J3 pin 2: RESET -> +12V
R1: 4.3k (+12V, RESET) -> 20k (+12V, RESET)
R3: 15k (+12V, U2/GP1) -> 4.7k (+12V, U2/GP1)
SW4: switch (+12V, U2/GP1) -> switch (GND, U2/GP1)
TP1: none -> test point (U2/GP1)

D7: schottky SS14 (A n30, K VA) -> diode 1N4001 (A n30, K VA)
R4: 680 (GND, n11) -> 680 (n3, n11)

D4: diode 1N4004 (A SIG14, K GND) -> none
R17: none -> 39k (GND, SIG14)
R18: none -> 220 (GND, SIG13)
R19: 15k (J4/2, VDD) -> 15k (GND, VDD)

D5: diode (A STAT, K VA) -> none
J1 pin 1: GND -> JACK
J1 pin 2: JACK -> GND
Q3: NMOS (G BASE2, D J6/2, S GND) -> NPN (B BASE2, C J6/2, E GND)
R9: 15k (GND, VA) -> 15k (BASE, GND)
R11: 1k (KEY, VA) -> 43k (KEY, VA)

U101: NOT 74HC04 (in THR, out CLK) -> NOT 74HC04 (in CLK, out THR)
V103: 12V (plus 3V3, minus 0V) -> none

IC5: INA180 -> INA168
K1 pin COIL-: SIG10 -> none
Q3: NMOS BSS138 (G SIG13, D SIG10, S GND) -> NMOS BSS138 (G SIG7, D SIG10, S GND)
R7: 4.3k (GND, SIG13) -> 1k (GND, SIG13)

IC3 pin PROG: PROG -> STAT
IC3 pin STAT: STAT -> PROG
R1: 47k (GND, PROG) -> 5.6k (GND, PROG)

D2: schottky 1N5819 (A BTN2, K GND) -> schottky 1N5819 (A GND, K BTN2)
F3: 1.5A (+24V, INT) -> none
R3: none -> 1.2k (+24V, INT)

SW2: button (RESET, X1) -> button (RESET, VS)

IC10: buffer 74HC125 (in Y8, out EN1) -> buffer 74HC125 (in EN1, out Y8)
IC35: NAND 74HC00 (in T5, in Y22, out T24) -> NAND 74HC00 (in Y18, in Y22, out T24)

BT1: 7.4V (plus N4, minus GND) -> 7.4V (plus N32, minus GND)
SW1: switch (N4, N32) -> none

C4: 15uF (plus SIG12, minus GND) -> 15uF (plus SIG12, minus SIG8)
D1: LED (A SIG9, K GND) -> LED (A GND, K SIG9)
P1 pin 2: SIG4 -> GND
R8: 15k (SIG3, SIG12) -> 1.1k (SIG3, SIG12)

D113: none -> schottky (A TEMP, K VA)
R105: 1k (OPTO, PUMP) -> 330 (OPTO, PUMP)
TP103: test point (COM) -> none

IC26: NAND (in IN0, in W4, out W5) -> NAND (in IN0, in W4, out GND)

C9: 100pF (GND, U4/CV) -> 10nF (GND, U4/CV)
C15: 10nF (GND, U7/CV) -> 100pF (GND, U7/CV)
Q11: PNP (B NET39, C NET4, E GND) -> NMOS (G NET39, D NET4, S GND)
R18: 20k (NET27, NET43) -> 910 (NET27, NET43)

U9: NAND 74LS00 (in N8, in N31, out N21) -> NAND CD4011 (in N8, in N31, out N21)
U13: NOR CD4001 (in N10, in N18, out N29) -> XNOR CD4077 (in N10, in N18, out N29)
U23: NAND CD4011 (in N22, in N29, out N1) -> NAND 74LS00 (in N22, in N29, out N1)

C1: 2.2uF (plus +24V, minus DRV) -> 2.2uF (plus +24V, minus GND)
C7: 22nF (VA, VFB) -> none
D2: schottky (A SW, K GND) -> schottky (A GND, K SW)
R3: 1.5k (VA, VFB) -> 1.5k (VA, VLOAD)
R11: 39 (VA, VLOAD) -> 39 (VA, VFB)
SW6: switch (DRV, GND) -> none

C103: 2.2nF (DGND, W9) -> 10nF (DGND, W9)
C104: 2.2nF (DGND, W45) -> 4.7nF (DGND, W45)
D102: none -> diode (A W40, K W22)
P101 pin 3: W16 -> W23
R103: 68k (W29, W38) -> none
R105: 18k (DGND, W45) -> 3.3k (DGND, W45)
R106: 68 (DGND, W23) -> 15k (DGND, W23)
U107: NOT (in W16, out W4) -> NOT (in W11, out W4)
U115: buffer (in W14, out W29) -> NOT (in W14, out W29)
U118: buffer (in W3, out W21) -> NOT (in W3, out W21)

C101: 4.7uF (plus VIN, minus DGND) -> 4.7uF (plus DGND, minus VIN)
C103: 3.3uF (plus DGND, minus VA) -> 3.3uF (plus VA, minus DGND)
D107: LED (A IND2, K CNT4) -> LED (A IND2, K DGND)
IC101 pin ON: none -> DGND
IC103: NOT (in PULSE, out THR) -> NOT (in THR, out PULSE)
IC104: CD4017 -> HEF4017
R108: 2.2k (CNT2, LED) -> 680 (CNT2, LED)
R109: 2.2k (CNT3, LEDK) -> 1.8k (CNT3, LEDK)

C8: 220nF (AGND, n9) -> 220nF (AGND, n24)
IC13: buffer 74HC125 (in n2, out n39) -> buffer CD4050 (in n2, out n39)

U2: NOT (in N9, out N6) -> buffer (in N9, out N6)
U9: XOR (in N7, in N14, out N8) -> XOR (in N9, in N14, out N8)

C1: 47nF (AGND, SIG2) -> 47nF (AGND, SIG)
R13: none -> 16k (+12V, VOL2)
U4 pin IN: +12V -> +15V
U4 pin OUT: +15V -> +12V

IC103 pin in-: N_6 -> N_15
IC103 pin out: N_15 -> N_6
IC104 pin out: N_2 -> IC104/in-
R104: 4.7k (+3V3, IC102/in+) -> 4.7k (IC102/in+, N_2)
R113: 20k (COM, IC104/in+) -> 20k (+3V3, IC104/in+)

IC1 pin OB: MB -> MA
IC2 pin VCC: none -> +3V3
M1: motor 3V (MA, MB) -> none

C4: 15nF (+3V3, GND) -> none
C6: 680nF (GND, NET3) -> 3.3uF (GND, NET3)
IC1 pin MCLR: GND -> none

----

Only the lines from the one with "C6: 680nF (GND, NET3) -> 3.3uF (GND, NET3)" through the end of the data should be printed, each exactly as it appears.

→ Task output
C6: 680nF (GND, NET3) -> 3.3uF (GND, NET3)
IC1 pin MCLR: GND -> none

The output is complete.